### Description of the task:
Line count for "moved": state how many lines of the data below include it, and output nothing more.

-------- Data shown

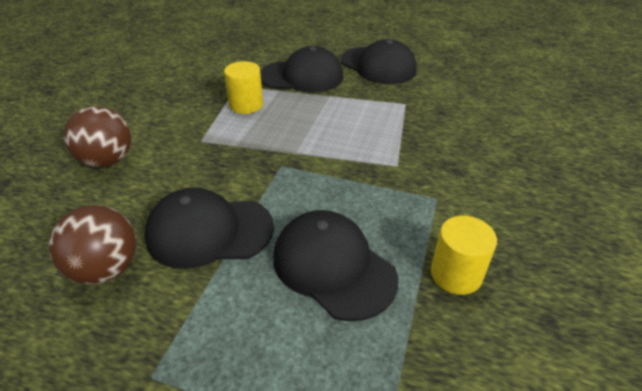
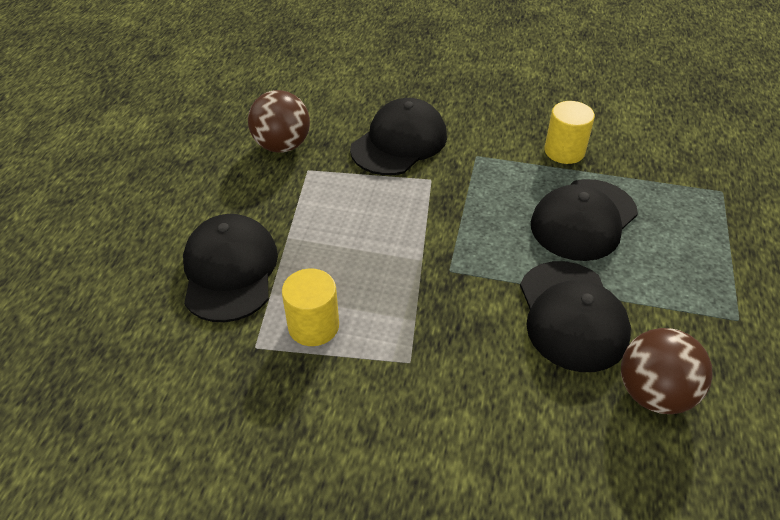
camera: 95 degrees left, 5 degrees up
brown ball [64,106,131,168] -> brown ball moved to [248,90,310,153]
black cap [340,39,417,84] -> black cap moved to [350,98,447,175]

----------------

### Exercise result:
2